Task item: Output all the data exactly. Pictures do not belong in the copy.

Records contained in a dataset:

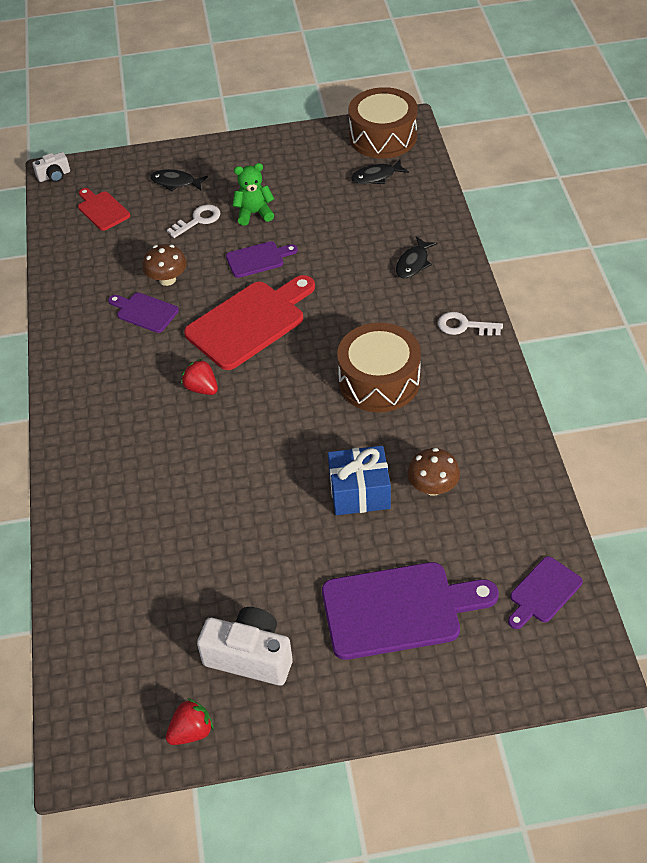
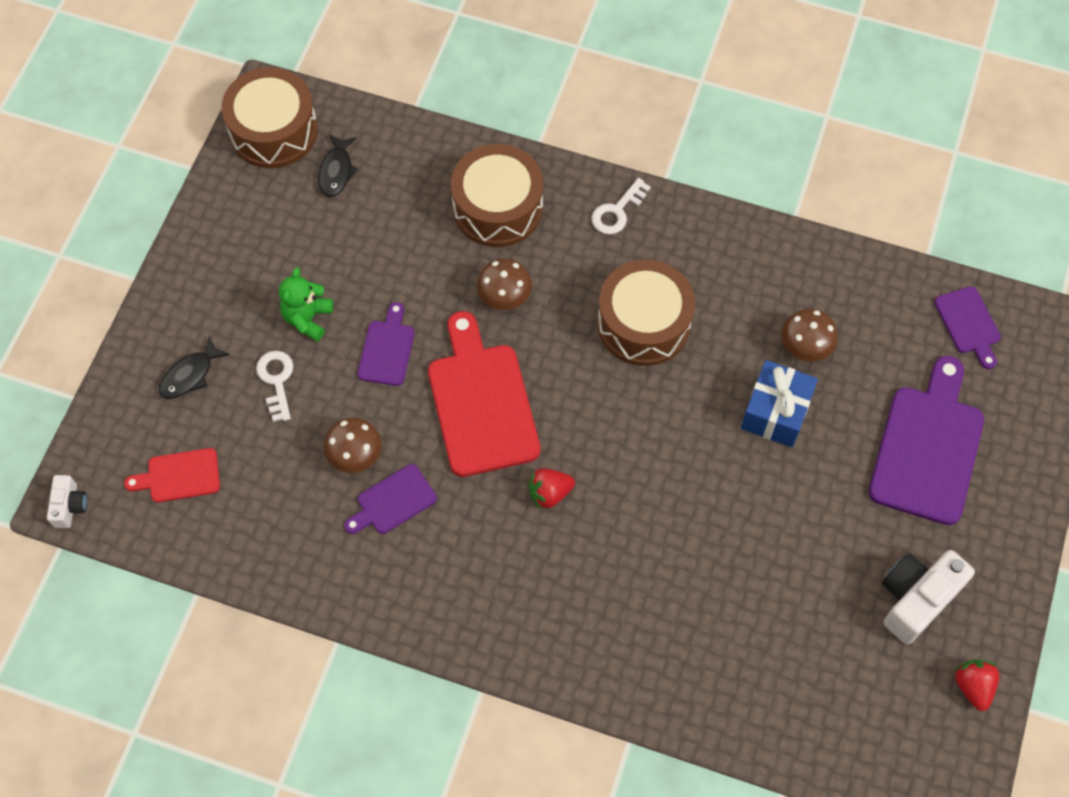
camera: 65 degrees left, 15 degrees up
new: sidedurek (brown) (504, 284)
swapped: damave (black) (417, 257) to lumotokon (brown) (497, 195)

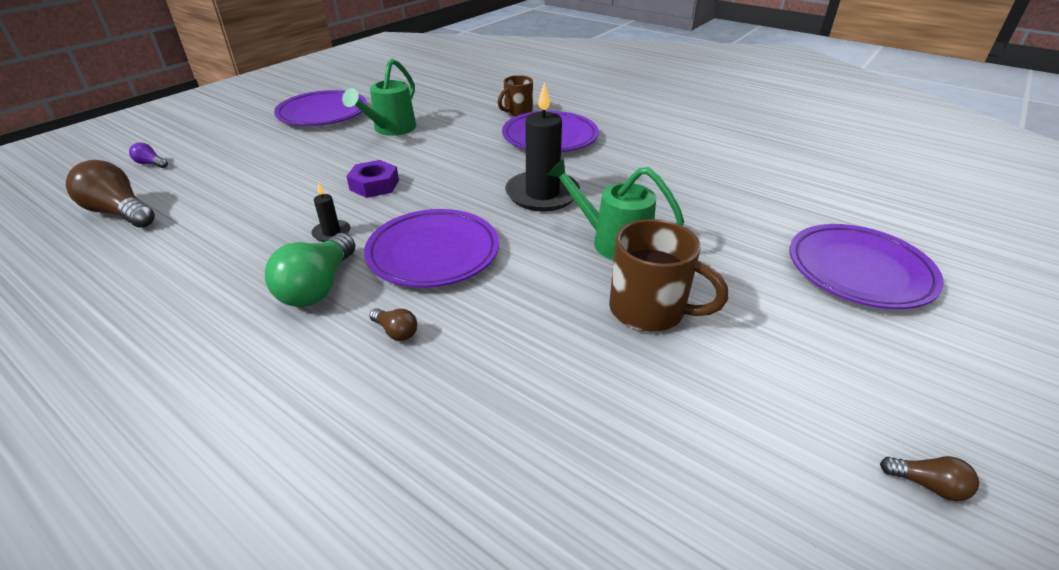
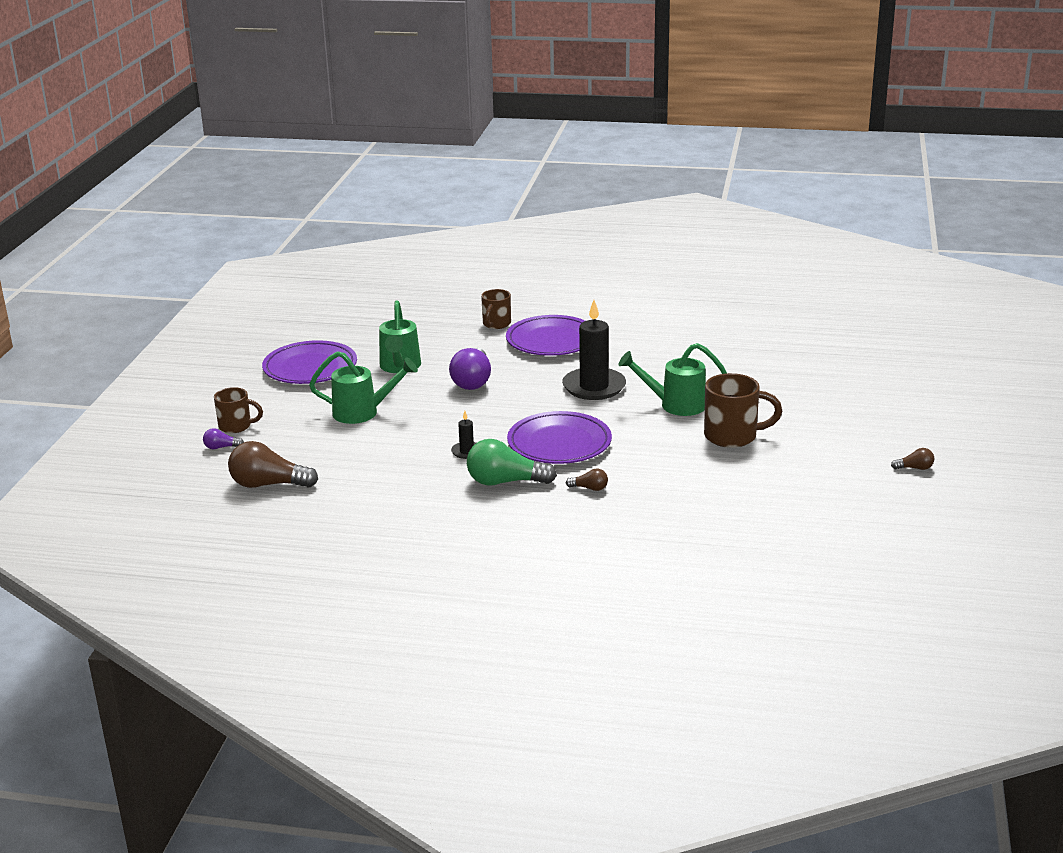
camera: 25 degrees left, 10 degrees down
gone:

Your solution:
camera: 65 degrees left, 15 degrees up
new: sidedurek (brown) (504, 284)
swapped: damave (black) (417, 257) to lumotokon (brown) (497, 195)

camera: 25 degrees left, 10 degrees down
gone:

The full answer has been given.